- EXERCISE AIM
What needs reproducing is the run of lines in the data below starting at the line with "(342, 115) = (472, 189): red" and ending at the line with "(673, 216) = (255, 305): turquoise", both ends included. Copy it exactly, without pictures, and add nothing.

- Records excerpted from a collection
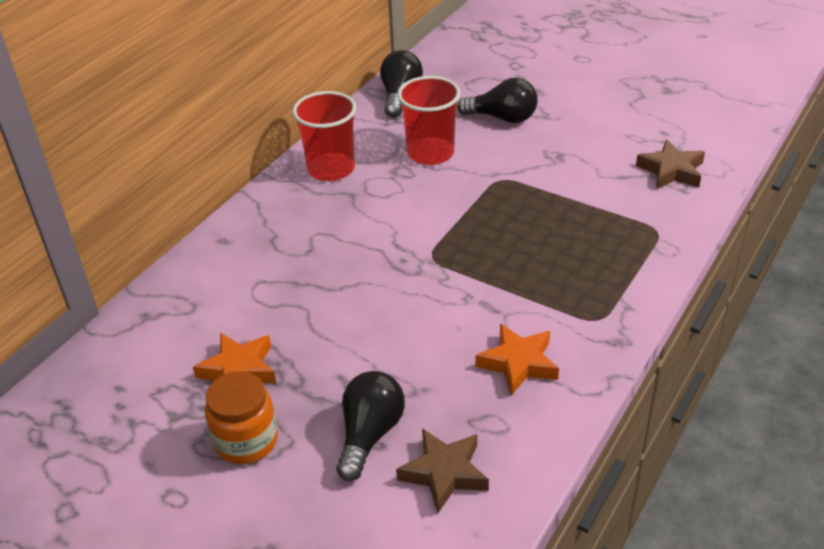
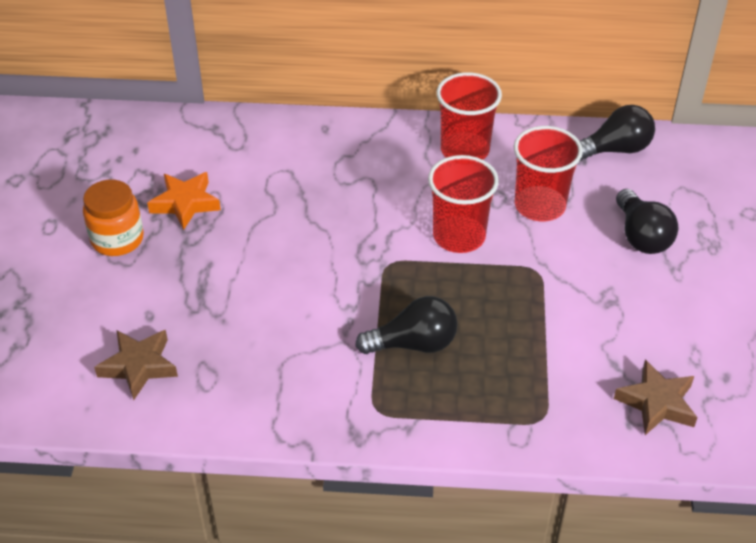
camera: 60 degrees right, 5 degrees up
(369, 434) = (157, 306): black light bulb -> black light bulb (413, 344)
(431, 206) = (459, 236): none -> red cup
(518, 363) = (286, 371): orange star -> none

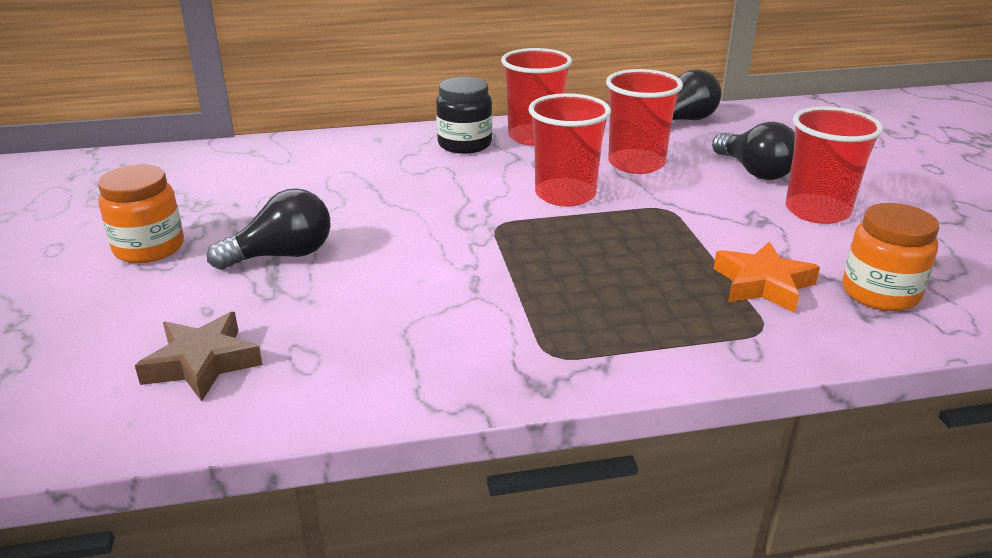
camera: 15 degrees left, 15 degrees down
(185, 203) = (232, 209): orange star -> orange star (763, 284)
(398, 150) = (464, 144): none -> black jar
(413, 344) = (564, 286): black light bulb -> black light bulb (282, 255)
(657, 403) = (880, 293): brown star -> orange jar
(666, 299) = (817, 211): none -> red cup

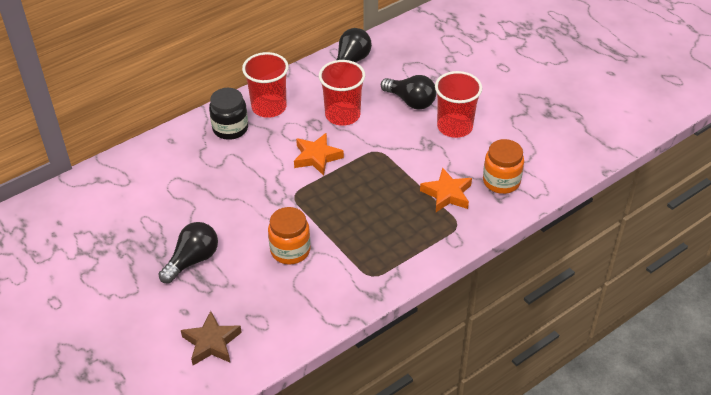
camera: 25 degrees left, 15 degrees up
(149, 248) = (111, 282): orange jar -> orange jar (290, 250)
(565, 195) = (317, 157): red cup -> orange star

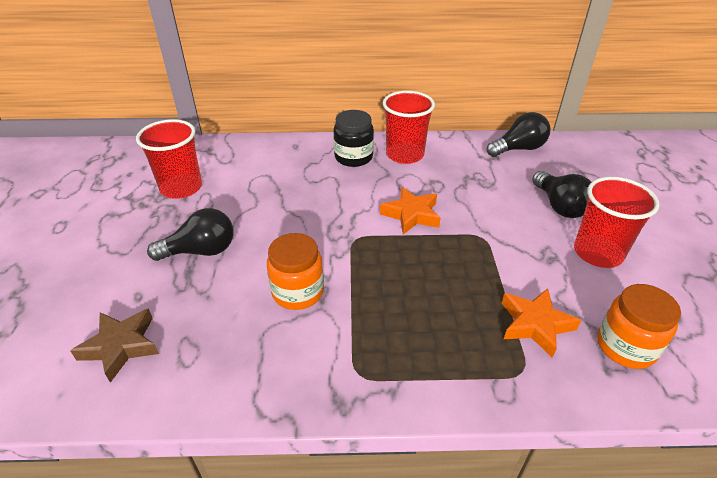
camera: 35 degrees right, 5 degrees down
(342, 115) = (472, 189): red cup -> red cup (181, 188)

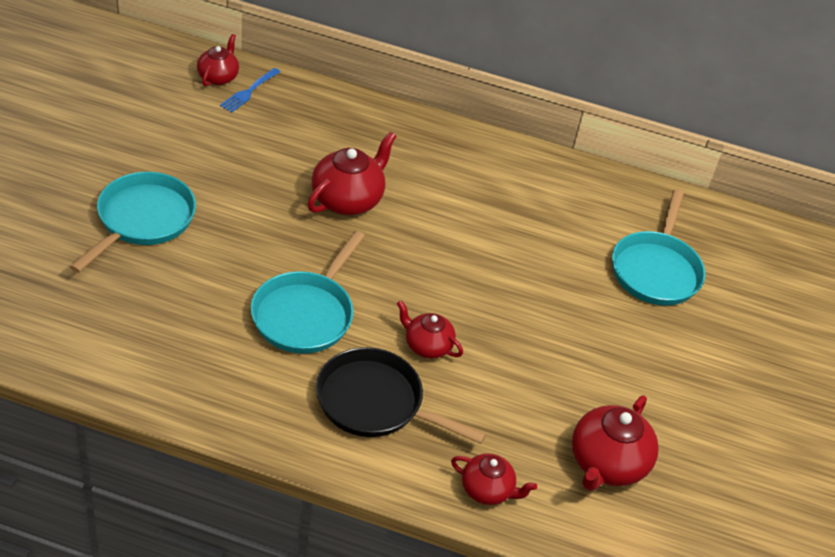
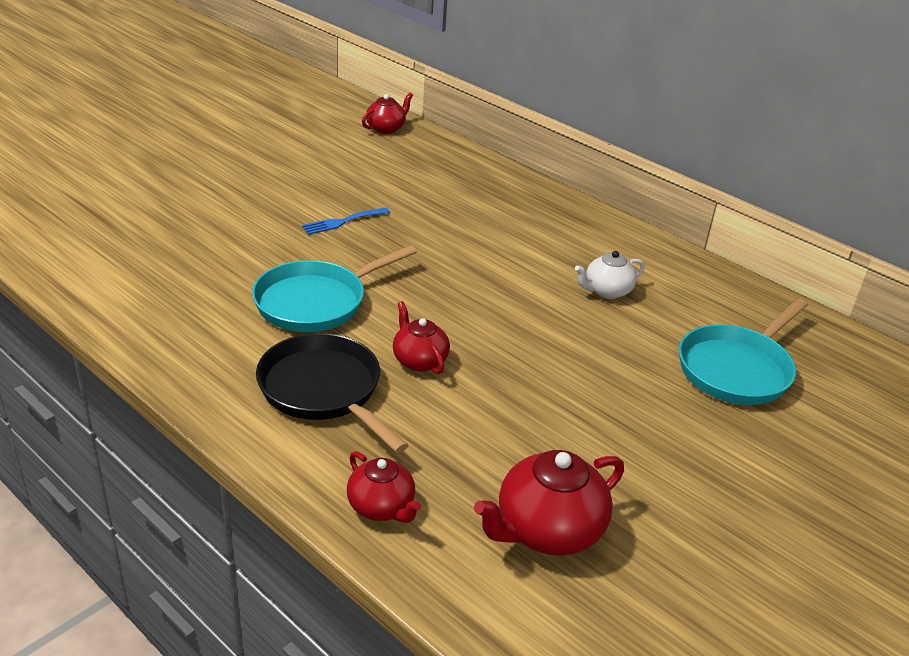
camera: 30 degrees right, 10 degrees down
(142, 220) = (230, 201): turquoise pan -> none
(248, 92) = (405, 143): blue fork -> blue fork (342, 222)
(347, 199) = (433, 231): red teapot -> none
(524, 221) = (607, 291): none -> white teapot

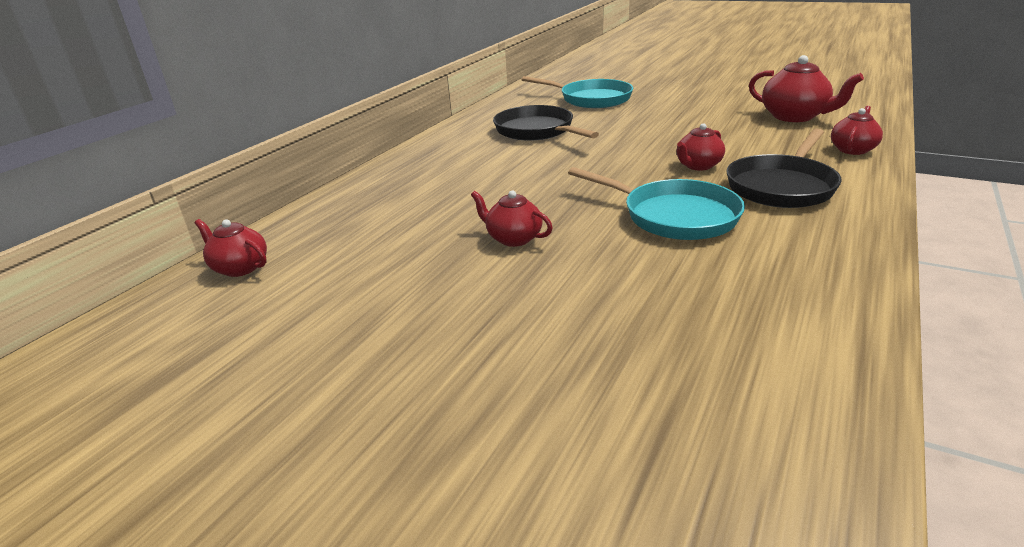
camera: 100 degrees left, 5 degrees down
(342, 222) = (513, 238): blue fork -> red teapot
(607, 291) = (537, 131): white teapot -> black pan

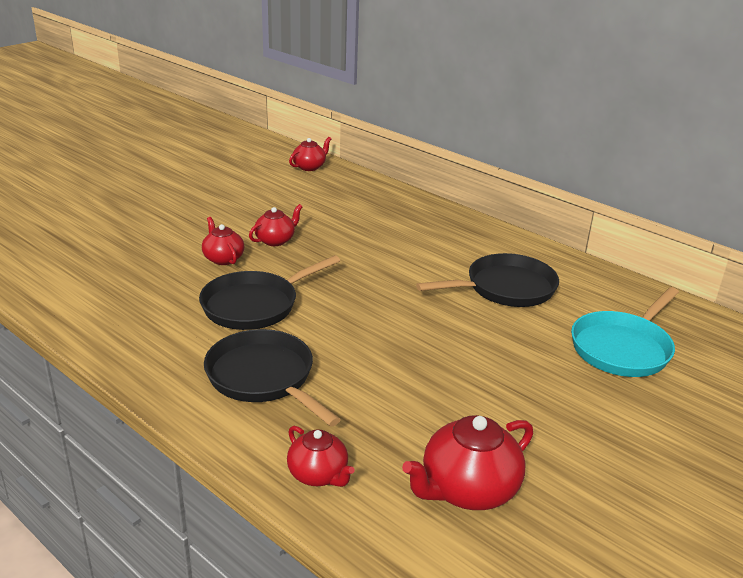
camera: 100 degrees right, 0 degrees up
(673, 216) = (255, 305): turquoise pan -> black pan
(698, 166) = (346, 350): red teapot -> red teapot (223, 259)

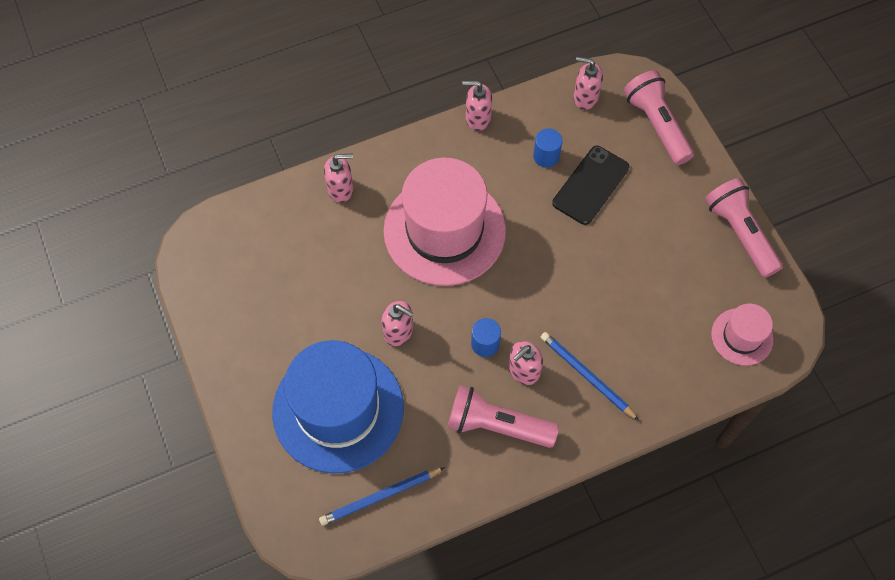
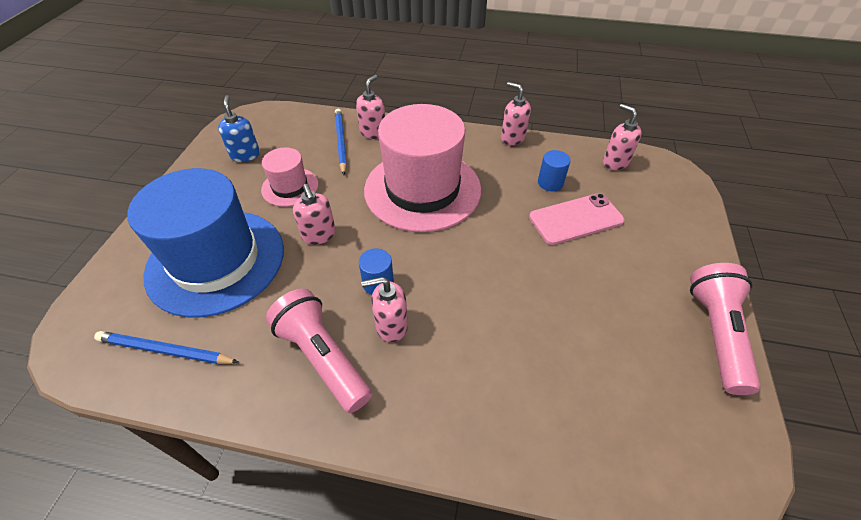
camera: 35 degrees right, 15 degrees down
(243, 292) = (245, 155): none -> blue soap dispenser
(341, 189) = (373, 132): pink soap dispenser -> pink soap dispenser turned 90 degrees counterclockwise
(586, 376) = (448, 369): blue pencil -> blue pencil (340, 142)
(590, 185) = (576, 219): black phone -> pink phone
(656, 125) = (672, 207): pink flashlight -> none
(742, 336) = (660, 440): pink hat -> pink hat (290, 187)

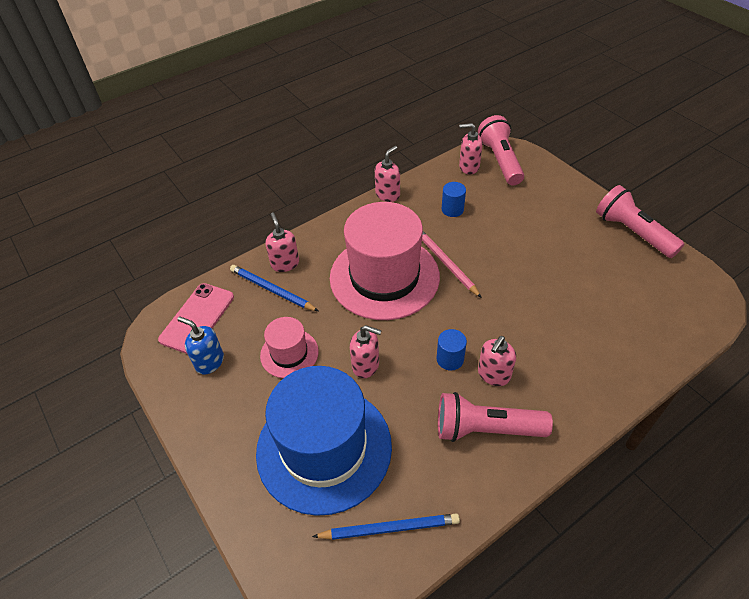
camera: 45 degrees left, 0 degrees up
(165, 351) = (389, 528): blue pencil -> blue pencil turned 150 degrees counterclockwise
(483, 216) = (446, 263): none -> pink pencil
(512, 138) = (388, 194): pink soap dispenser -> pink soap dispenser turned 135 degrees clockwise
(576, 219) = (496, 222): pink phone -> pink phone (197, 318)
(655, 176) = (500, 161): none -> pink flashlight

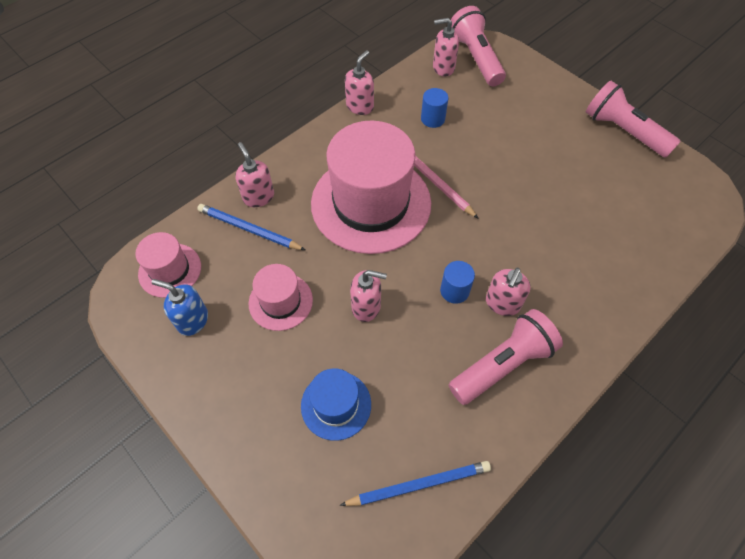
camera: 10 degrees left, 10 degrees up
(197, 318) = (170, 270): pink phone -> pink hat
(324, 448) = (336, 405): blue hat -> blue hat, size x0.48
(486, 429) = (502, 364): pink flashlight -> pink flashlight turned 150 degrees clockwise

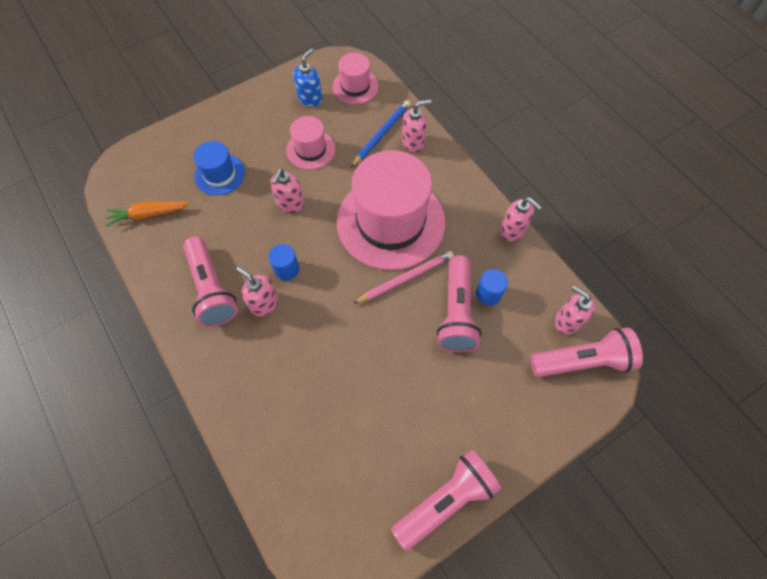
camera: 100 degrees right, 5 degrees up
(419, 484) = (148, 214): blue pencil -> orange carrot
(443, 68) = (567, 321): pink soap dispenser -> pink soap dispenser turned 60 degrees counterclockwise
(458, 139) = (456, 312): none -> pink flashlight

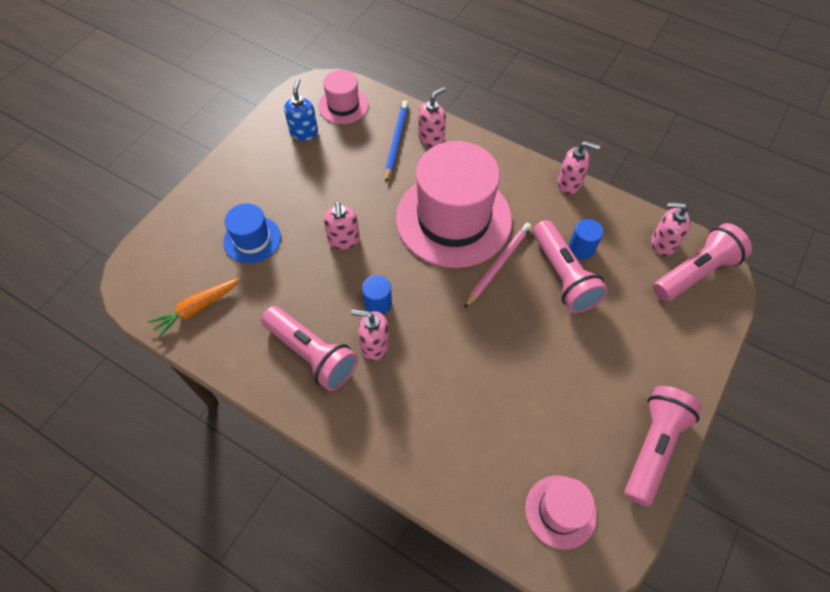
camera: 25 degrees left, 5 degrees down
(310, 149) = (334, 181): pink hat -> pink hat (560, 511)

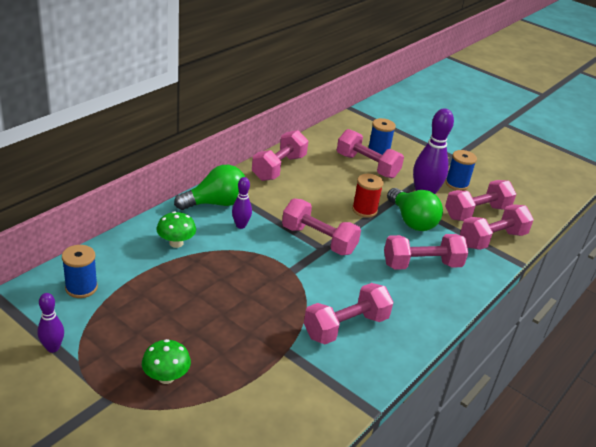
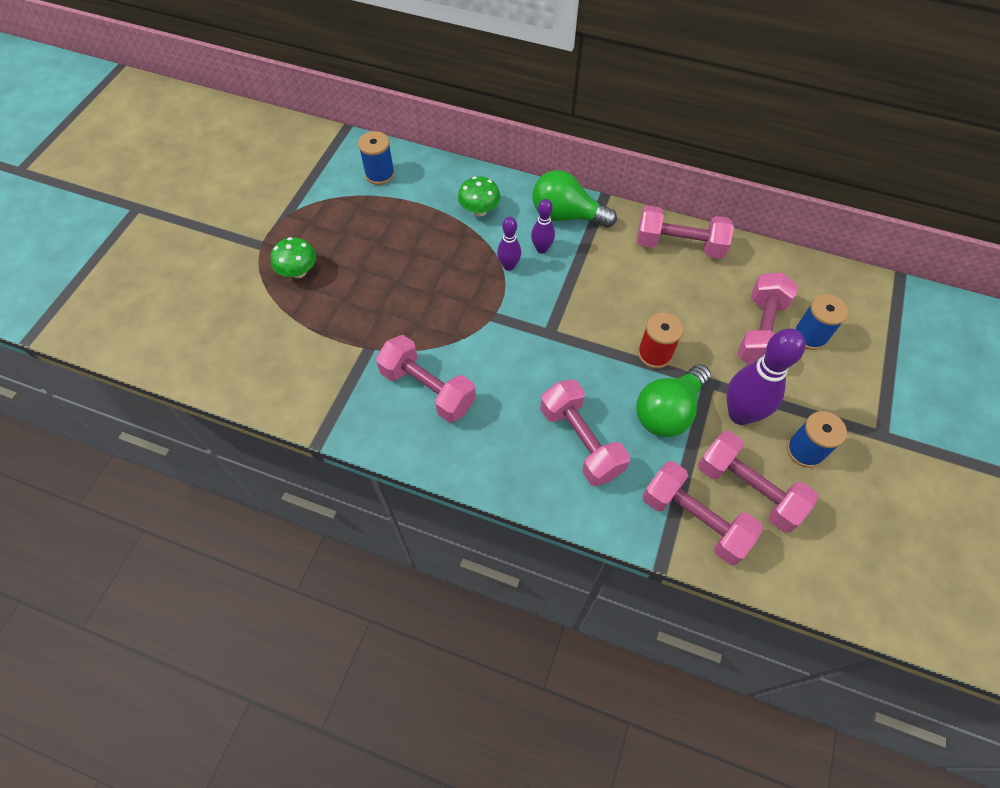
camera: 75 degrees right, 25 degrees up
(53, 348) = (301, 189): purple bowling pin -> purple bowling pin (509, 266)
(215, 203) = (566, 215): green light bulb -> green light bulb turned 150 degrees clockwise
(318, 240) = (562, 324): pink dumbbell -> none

- WRITTEN RESPONSE
(342, 115) = (472, 189): red cup -> red cup (181, 188)

camera: 30 degrees right, 10 degrees down
(142, 220) = (230, 201): turquoise pan -> none
(248, 92) = (405, 143): blue fork -> blue fork (342, 222)
(347, 199) = (433, 231): red teapot -> none
(524, 221) = (607, 291): none -> white teapot

camera: 100 degrees left, 5 degrees down
(342, 222) = (513, 238): blue fork -> red teapot
(607, 291) = (537, 131): white teapot -> black pan

camera: 100 degrees right, 0 degrees up
(673, 216) = (255, 305): turquoise pan -> black pan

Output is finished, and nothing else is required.